Leave out the pictures and copy every record exactly.

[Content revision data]
--- START ---
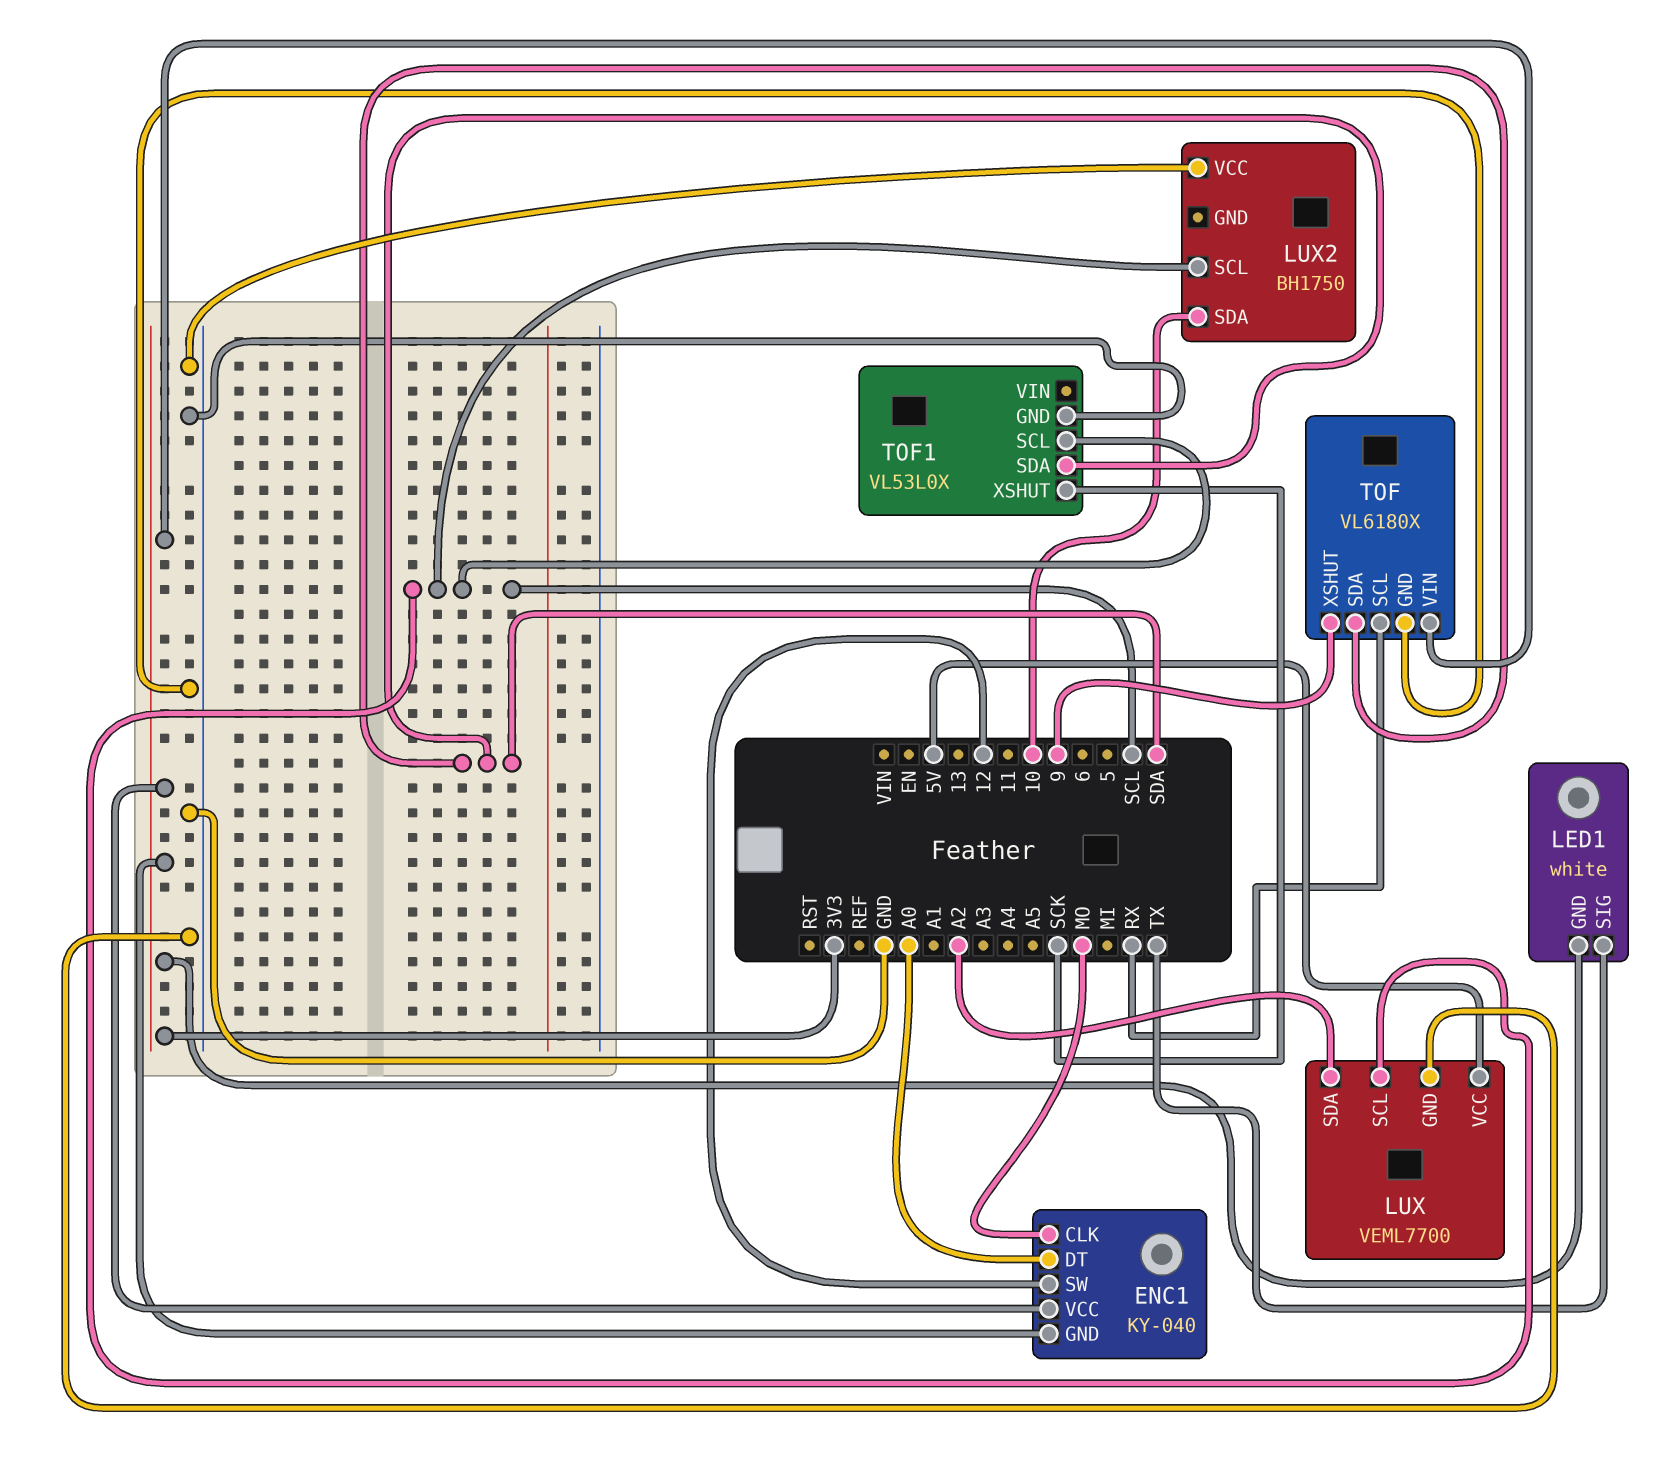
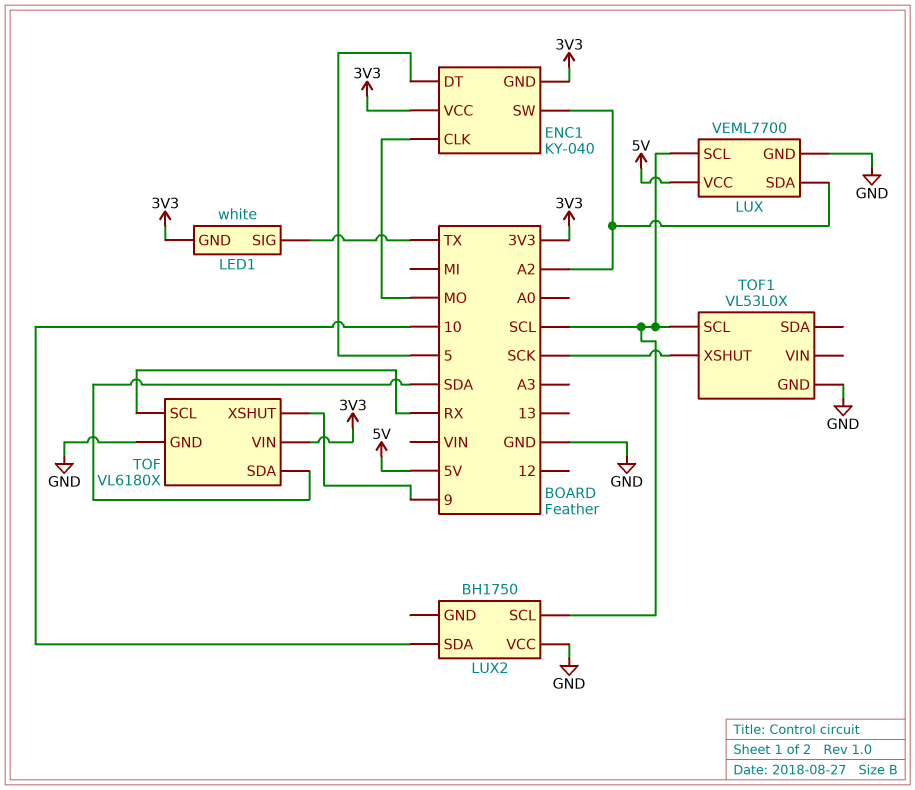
ENC1 pin DT: A0 -> 5
ENC1 pin SW: 12 -> A2
TOF1 pin SDA: SDA -> none

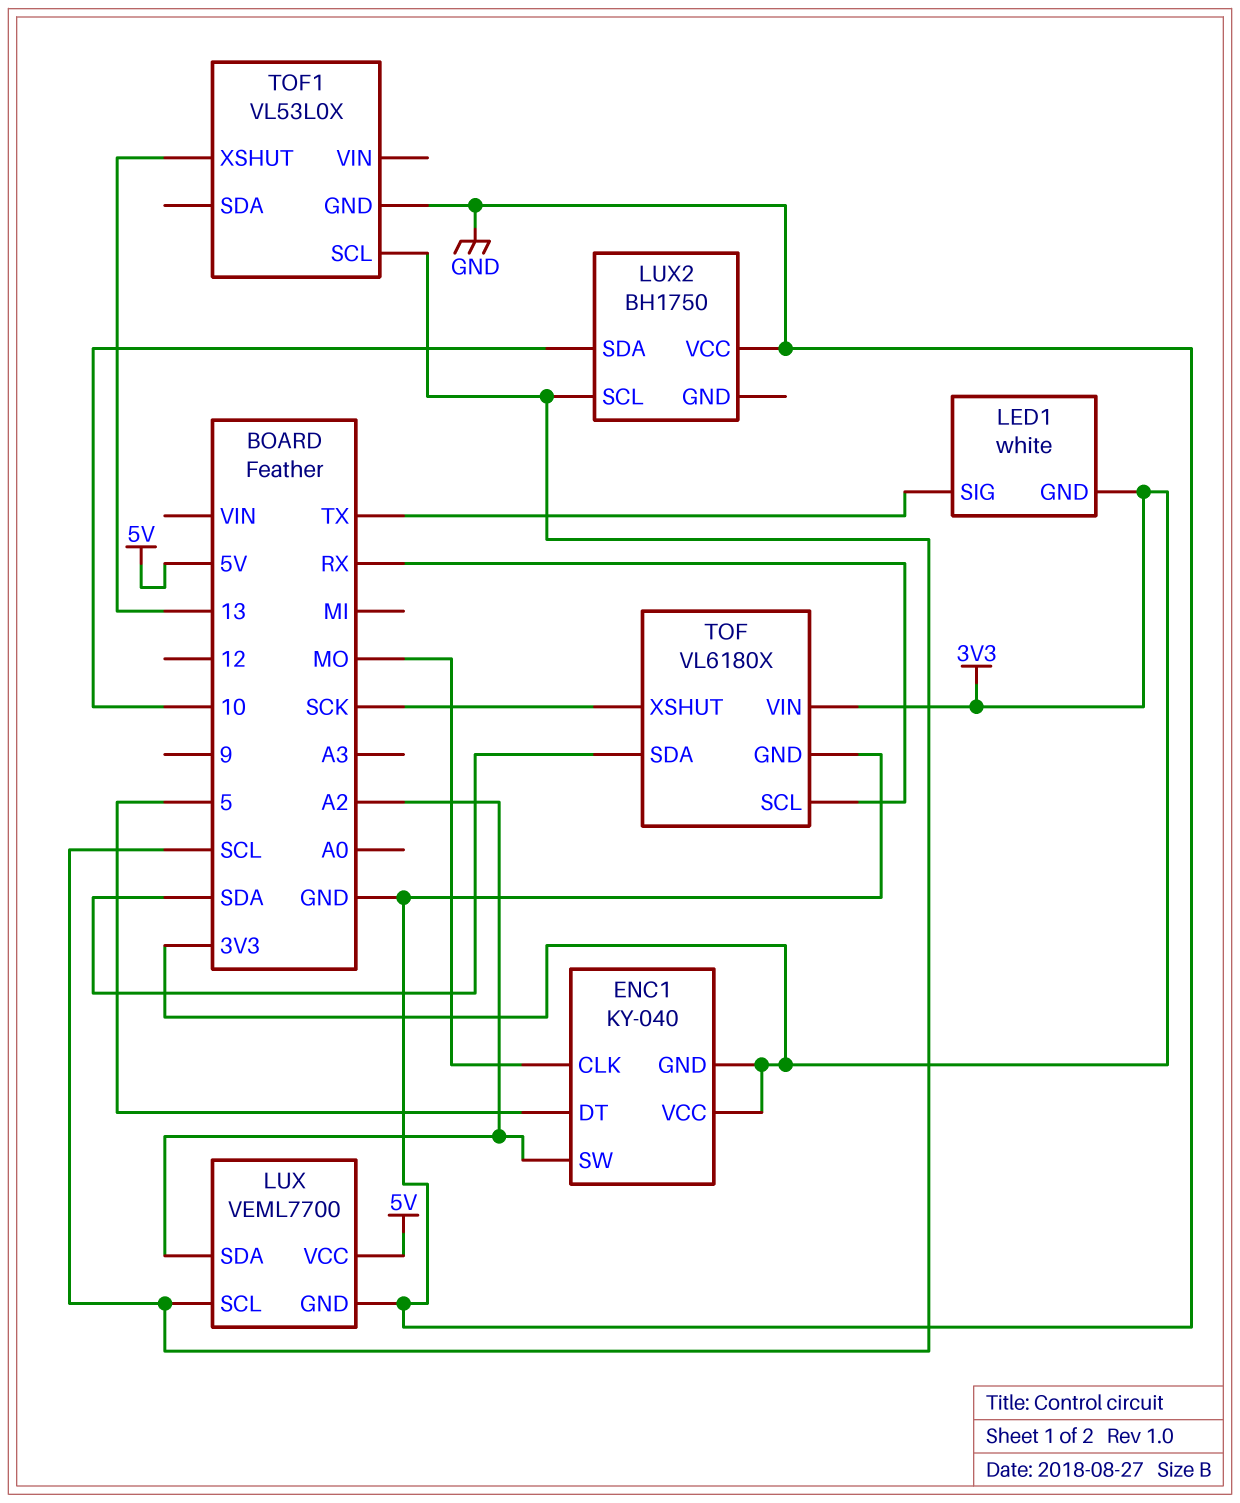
TOF pin XSHUT: 9 -> SCK
TOF1 pin XSHUT: SCK -> 13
--- END ---
> [RESULT OF THIS TASK]
ENC1 pin DT: A0 -> 5
ENC1 pin SW: 12 -> A2
TOF1 pin SDA: SDA -> none

TOF pin XSHUT: 9 -> SCK
TOF1 pin XSHUT: SCK -> 13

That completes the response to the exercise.